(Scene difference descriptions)

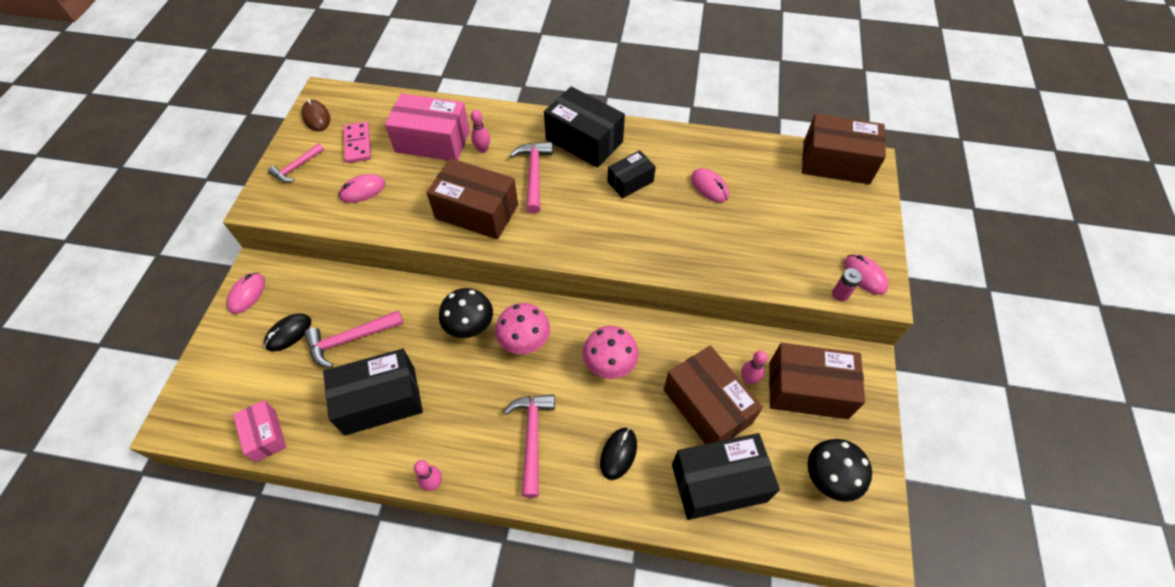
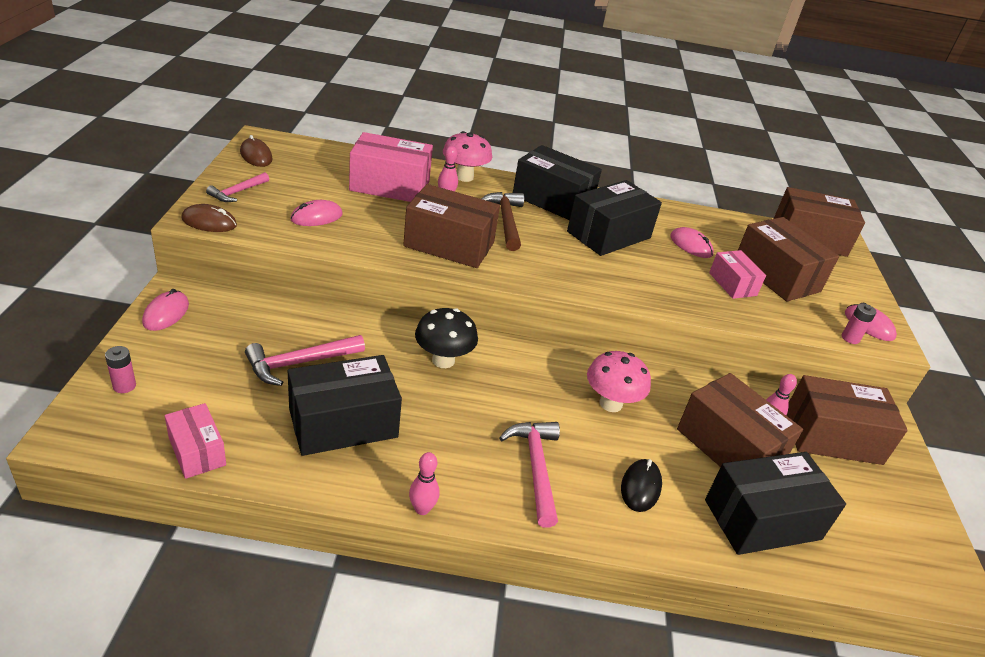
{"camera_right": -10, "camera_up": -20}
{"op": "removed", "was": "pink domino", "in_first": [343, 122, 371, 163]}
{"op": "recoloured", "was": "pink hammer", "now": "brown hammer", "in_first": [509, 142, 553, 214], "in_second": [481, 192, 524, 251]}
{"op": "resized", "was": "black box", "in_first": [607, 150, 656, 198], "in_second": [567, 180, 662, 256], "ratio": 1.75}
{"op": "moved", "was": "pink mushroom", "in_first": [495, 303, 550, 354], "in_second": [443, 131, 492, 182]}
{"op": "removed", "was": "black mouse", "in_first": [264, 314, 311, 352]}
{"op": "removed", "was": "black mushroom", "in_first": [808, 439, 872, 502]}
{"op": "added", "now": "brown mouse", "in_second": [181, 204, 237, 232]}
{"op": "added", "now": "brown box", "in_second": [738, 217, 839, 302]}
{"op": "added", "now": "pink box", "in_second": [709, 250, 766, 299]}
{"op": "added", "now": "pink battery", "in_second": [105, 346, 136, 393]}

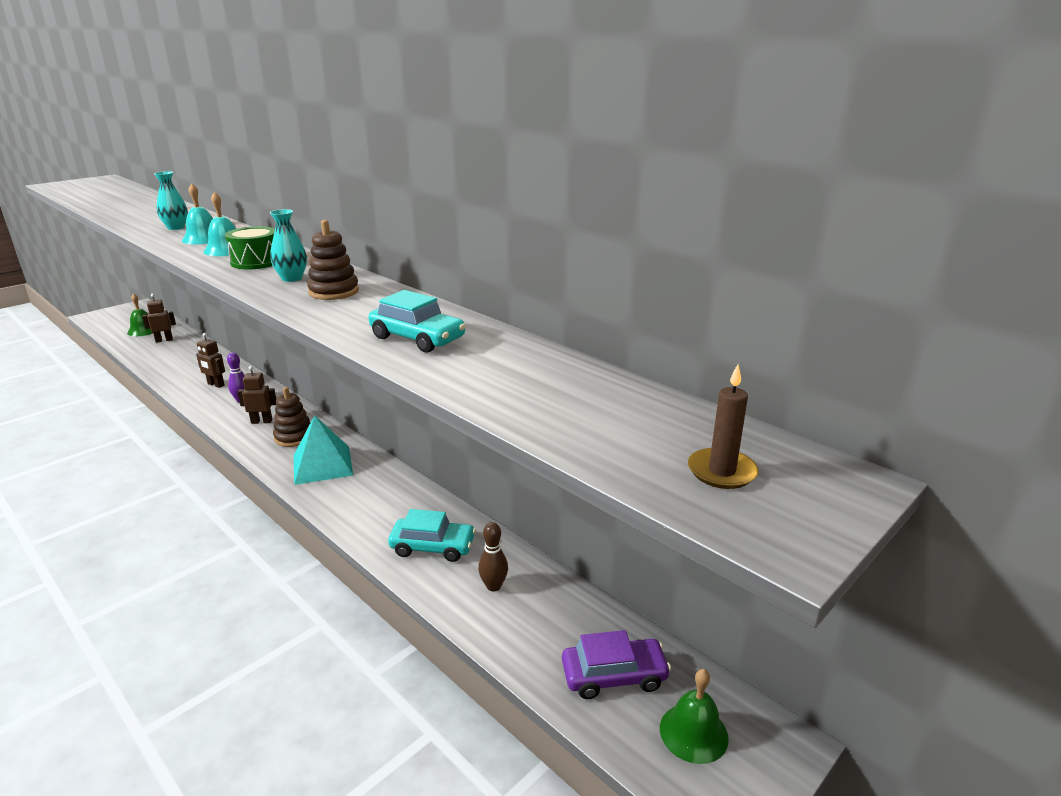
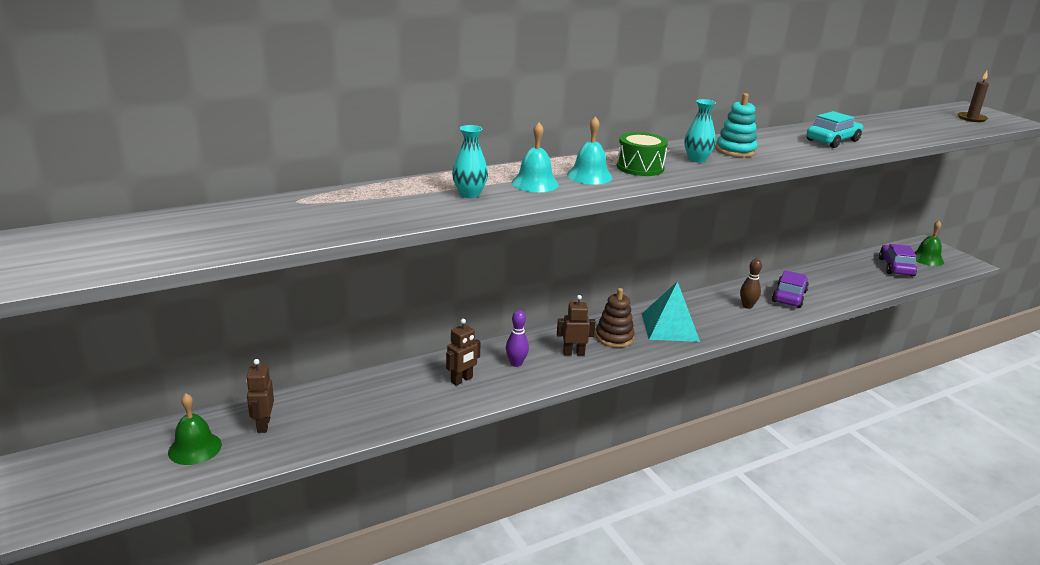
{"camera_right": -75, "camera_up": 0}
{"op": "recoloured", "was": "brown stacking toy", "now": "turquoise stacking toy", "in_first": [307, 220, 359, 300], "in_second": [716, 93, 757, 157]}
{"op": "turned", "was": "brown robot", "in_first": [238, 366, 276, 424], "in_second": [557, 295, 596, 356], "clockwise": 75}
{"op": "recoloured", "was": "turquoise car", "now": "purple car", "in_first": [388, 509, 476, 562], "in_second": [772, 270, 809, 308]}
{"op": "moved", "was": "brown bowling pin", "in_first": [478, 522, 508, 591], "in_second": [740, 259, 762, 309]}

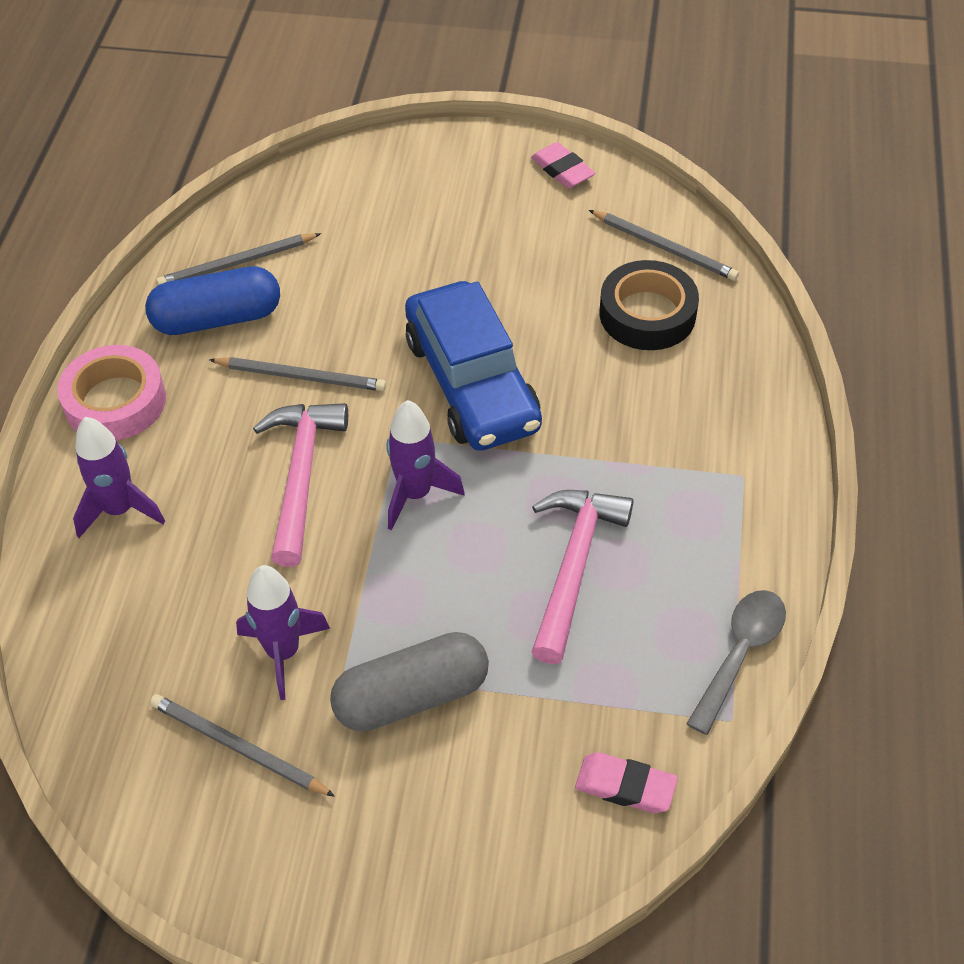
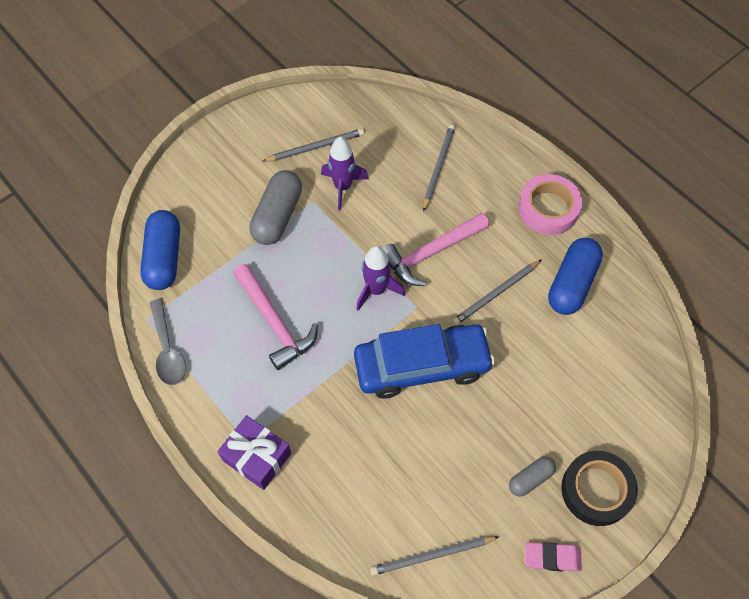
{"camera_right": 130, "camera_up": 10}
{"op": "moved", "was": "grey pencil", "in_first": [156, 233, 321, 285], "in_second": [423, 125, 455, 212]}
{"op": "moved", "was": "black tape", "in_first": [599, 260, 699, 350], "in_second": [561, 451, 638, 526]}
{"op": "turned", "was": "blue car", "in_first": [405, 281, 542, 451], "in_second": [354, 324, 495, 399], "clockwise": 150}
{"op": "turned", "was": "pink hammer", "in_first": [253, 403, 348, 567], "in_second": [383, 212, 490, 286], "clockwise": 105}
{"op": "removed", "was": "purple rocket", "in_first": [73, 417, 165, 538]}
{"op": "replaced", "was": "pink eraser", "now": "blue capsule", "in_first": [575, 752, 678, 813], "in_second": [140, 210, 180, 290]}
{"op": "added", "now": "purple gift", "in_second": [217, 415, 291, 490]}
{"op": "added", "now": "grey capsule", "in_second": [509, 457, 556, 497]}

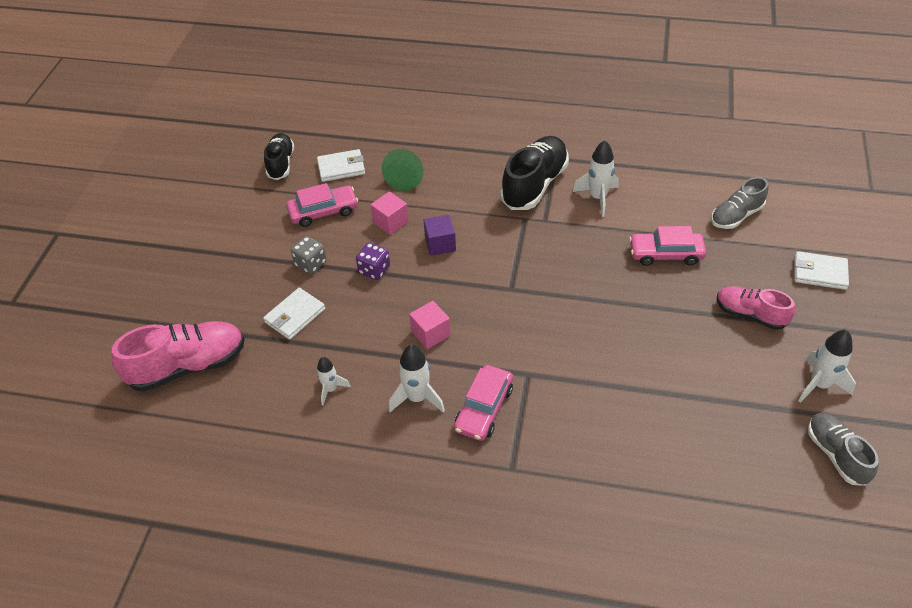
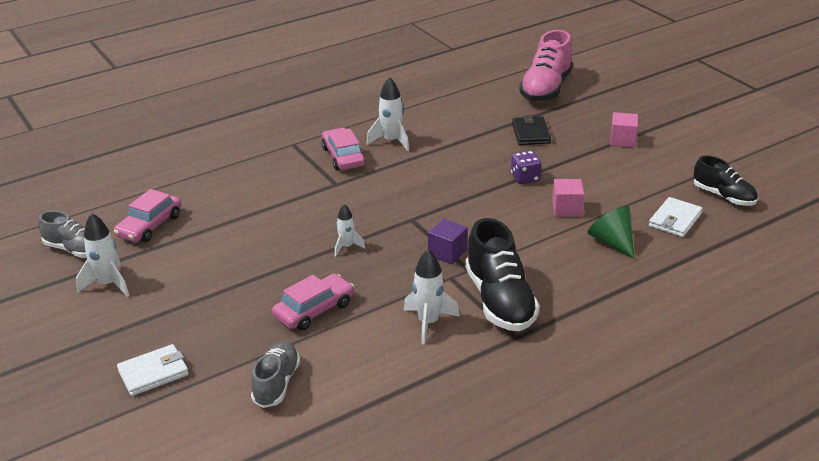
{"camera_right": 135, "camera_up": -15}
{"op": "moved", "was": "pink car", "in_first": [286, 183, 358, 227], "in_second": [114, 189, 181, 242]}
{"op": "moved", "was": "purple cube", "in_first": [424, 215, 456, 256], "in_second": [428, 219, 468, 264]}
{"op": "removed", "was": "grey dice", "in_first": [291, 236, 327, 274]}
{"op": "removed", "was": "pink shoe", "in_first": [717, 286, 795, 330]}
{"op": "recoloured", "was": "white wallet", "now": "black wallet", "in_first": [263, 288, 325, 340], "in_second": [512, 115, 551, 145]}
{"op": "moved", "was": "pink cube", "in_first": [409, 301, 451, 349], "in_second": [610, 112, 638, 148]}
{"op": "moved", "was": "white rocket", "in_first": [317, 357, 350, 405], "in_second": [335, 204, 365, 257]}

_Task brief_
How many lines in the records above hold the string "mushroom"? Only the number is wanted.

_Answer section_
2